*Material to process*.
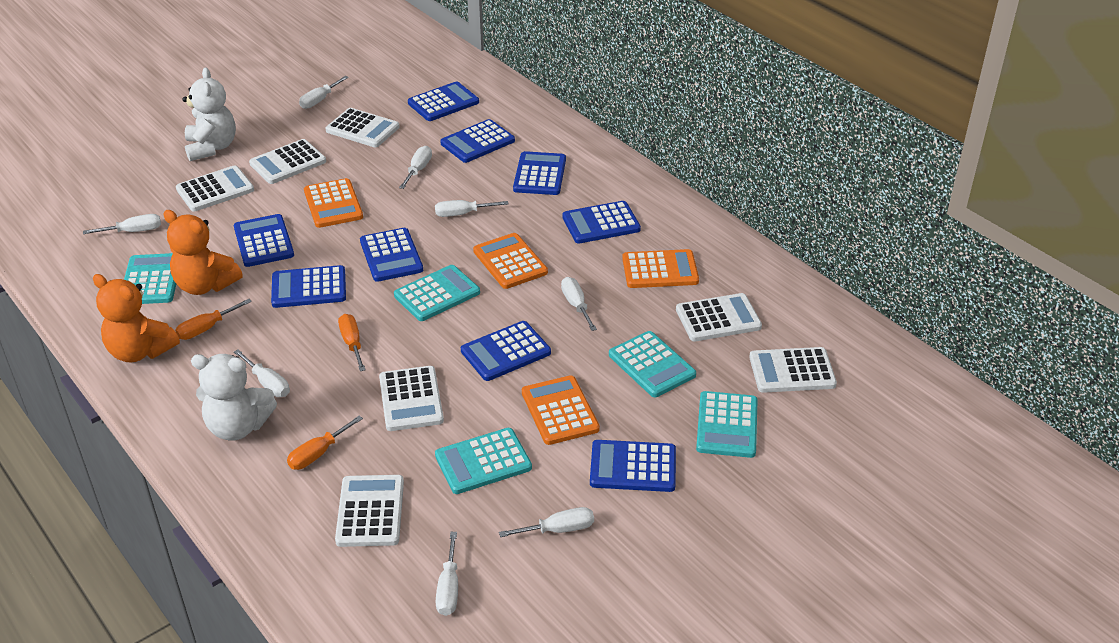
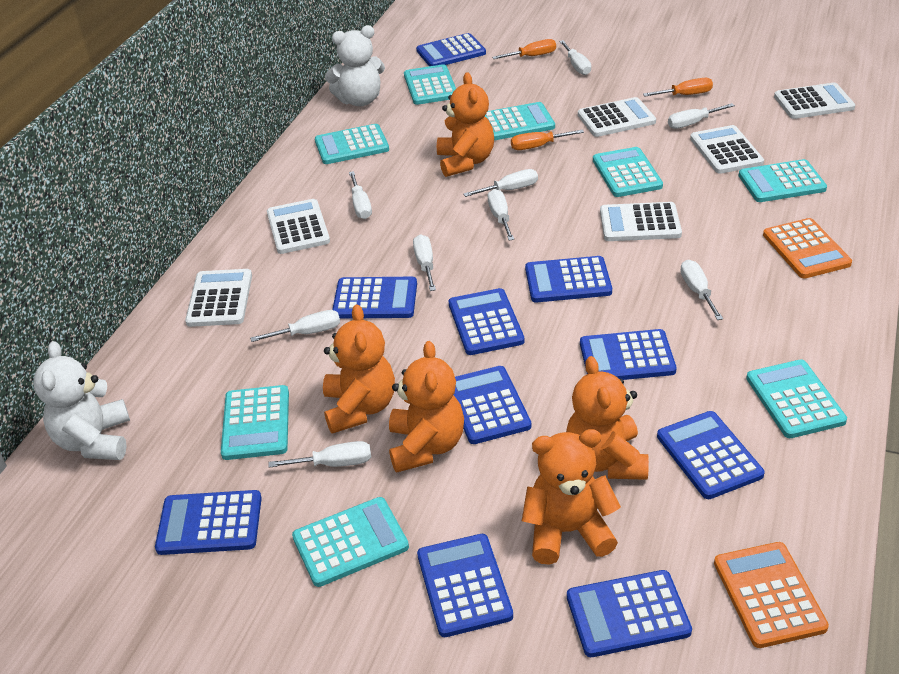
blue calculator: 9 -> 10
orange calculator: 4 -> 2
orange teddy bear: 2 -> 5
turquoise calculator: 5 -> 8
white calculator: 7 -> 6
white screwdriver: 8 -> 9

*Activity*. Please give every line above again word for word, apart from the pictures.

*Answer for this exercise*.
blue calculator: 9 -> 10
orange calculator: 4 -> 2
orange teddy bear: 2 -> 5
turquoise calculator: 5 -> 8
white calculator: 7 -> 6
white screwdriver: 8 -> 9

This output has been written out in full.